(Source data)

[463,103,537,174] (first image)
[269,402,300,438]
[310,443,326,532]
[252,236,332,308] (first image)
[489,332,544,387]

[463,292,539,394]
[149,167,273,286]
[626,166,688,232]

**WHAT TO WORK ON**
Show, from the records above, every line that includes "first".

**RESULT OF THIS TASK**
[463,103,537,174] (first image)
[252,236,332,308] (first image)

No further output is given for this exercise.